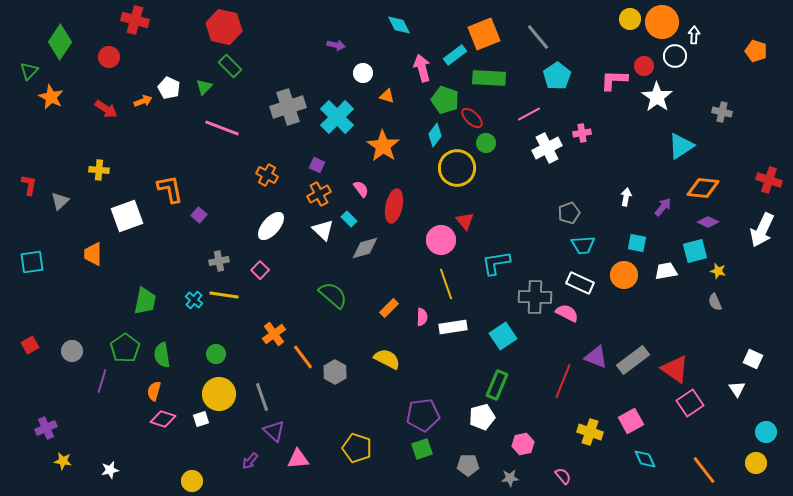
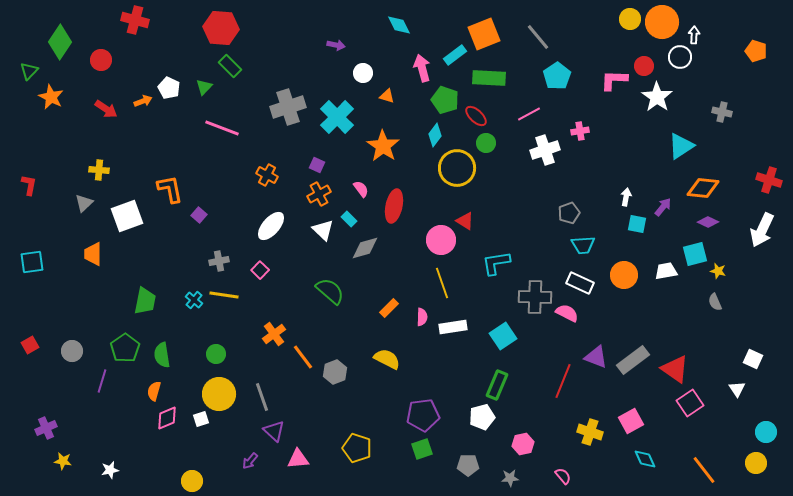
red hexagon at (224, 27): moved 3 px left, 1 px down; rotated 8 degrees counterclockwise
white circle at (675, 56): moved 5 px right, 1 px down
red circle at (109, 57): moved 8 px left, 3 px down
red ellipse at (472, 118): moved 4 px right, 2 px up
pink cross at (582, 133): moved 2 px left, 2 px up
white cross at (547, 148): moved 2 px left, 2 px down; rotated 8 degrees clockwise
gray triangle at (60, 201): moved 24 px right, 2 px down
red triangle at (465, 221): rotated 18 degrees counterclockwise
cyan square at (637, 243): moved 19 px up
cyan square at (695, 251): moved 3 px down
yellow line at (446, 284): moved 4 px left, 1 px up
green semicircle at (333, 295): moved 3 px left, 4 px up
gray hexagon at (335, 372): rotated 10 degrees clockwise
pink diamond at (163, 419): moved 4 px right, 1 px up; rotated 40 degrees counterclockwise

..........

• PROBLEM:
From the first line to the last, return the records exactly and leave the pictures behind.

• REPLY TO THE TASK:
red hexagon at (224, 27): moved 3 px left, 1 px down; rotated 8 degrees counterclockwise
white circle at (675, 56): moved 5 px right, 1 px down
red circle at (109, 57): moved 8 px left, 3 px down
red ellipse at (472, 118): moved 4 px right, 2 px up
pink cross at (582, 133): moved 2 px left, 2 px up
white cross at (547, 148): moved 2 px left, 2 px down; rotated 8 degrees clockwise
gray triangle at (60, 201): moved 24 px right, 2 px down
red triangle at (465, 221): rotated 18 degrees counterclockwise
cyan square at (637, 243): moved 19 px up
cyan square at (695, 251): moved 3 px down
yellow line at (446, 284): moved 4 px left, 1 px up
green semicircle at (333, 295): moved 3 px left, 4 px up
gray hexagon at (335, 372): rotated 10 degrees clockwise
pink diamond at (163, 419): moved 4 px right, 1 px up; rotated 40 degrees counterclockwise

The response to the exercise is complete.